● DESCRIPTION OF THE TASK: Here are some entries; quote each one exactly.

● RECORDS TO PROCESS:
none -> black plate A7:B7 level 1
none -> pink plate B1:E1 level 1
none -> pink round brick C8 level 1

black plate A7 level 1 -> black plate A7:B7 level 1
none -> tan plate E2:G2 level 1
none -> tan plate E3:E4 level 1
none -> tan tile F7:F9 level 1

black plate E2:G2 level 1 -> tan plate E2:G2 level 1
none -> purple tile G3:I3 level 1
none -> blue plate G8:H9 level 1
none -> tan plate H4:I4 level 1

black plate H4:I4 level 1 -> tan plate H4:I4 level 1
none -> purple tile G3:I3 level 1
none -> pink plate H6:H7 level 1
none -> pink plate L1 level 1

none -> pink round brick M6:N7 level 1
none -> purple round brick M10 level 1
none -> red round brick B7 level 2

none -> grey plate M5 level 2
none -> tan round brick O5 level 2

● ANSWER FOR THIS EXERCISE:
none -> black plate A7:B7 level 1
none -> pink plate B1:E1 level 1
none -> pink round brick C8 level 1

black plate A7 level 1 -> black plate A7:B7 level 1
none -> tan plate E2:G2 level 1
none -> tan plate E3:E4 level 1
none -> tan tile F7:F9 level 1

black plate E2:G2 level 1 -> tan plate E2:G2 level 1
none -> purple tile G3:I3 level 1
none -> blue plate G8:H9 level 1
none -> tan plate H4:I4 level 1

black plate H4:I4 level 1 -> tan plate H4:I4 level 1
none -> purple tile G3:I3 level 1
none -> pink plate H6:H7 level 1
none -> pink plate L1 level 1

none -> pink round brick M6:N7 level 1
none -> purple round brick M10 level 1
none -> red round brick B7 level 2

none -> grey plate M5 level 2
none -> tan round brick O5 level 2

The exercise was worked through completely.